● WHAT IS REQUIRED
Transcribe each line below verbatim; pictures excluded.

● DATASET EXTRACT
---*---
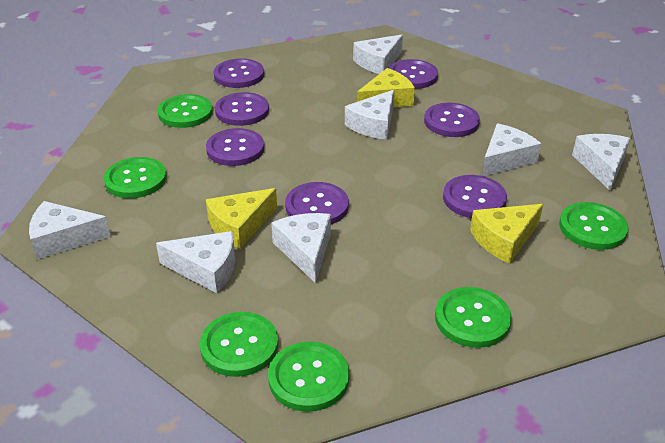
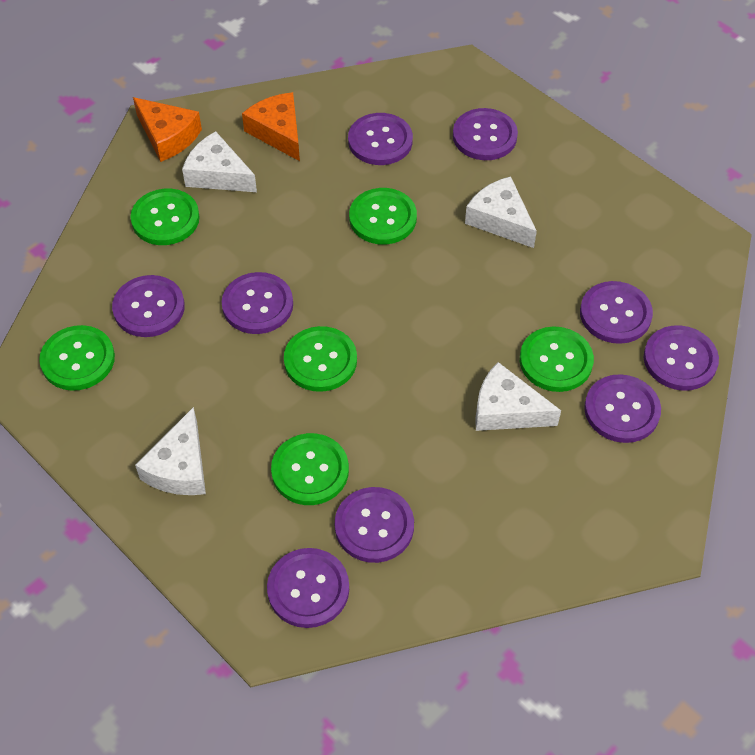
orange cheese: 0 -> 2
purple button: 7 -> 9
white cheese: 7 -> 4
yellow cheese: 3 -> 0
---*---
● TASK OUTPUT
orange cheese: 0 -> 2
purple button: 7 -> 9
white cheese: 7 -> 4
yellow cheese: 3 -> 0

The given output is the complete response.